# YOUR GOAL:
Could you find every line in the records below that contains the word "none" and copy it?

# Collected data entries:
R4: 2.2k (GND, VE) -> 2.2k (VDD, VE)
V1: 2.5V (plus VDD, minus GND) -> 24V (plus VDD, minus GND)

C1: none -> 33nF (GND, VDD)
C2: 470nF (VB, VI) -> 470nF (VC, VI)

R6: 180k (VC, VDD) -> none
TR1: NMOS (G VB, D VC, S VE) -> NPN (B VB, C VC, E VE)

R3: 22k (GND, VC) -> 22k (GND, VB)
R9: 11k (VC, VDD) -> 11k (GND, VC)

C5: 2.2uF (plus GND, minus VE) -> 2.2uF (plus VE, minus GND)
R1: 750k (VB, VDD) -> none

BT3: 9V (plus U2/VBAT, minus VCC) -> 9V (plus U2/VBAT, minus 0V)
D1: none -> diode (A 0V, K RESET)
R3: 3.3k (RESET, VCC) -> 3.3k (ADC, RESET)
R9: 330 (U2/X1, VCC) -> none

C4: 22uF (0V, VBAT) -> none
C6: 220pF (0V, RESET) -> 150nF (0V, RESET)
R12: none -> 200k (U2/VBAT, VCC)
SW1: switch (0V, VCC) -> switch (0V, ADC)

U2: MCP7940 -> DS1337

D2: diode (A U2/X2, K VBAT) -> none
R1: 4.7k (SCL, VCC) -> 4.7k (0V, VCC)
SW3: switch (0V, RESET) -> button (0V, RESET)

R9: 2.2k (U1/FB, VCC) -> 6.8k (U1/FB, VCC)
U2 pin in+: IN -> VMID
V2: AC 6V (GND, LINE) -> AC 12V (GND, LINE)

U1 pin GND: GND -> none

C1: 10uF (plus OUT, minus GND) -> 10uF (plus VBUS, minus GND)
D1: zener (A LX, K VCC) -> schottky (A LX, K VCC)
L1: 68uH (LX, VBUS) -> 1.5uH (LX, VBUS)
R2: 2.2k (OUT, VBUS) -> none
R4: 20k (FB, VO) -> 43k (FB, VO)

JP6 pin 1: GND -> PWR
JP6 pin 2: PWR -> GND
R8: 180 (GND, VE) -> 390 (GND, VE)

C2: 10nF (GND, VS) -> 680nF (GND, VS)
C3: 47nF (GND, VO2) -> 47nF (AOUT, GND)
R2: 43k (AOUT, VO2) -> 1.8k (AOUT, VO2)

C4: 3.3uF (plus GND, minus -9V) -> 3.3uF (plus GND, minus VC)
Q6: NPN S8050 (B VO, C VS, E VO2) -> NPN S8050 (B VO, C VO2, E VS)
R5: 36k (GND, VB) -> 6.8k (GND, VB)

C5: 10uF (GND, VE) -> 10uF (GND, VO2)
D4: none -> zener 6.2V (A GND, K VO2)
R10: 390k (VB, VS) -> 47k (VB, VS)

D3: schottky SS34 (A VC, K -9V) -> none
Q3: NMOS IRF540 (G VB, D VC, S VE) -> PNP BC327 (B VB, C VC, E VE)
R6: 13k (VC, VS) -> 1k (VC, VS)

# RESPONSE:
C1: none -> 33nF (GND, VDD)
R6: 180k (VC, VDD) -> none
R1: 750k (VB, VDD) -> none
D1: none -> diode (A 0V, K RESET)
R9: 330 (U2/X1, VCC) -> none
C4: 22uF (0V, VBAT) -> none
R12: none -> 200k (U2/VBAT, VCC)
D2: diode (A U2/X2, K VBAT) -> none
U1 pin GND: GND -> none
R2: 2.2k (OUT, VBUS) -> none
D4: none -> zener 6.2V (A GND, K VO2)
D3: schottky SS34 (A VC, K -9V) -> none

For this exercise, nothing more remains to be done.